* _What needs to be done_
Leave out all pictures. Return exactly the lines from the top of the material through the line containing "What was the pera".

* _Records for processing_
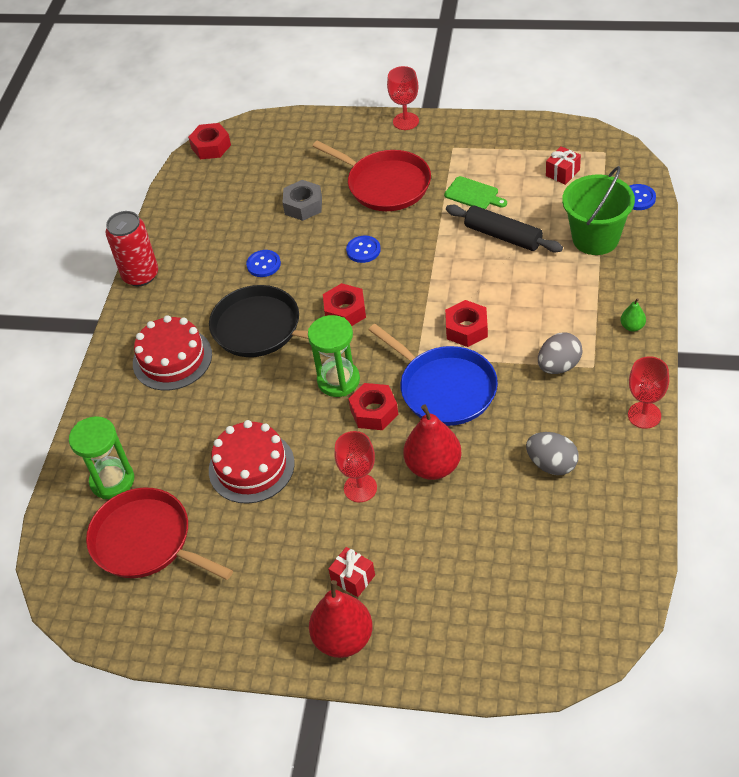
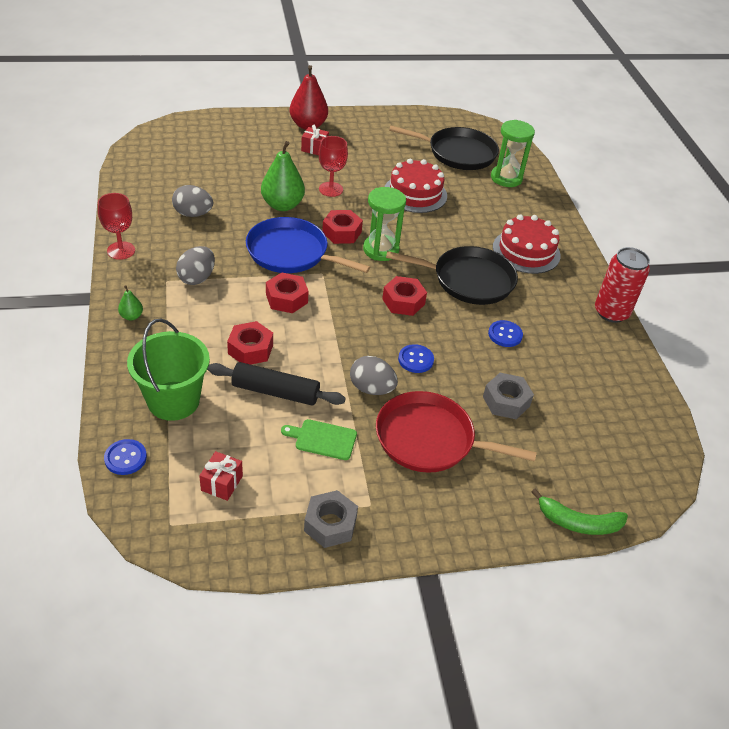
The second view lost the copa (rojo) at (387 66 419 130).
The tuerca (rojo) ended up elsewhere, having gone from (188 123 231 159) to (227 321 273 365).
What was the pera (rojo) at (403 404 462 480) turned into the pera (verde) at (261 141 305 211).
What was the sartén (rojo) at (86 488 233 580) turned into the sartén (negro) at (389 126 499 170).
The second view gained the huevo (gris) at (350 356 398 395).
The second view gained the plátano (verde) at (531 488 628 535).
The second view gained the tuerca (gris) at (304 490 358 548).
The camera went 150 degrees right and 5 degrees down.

* _Result_
The second view lost the copa (rojo) at (387 66 419 130).
The tuerca (rojo) ended up elsewhere, having gone from (188 123 231 159) to (227 321 273 365).
What was the pera (rojo) at (403 404 462 480) turned into the pera (verde) at (261 141 305 211).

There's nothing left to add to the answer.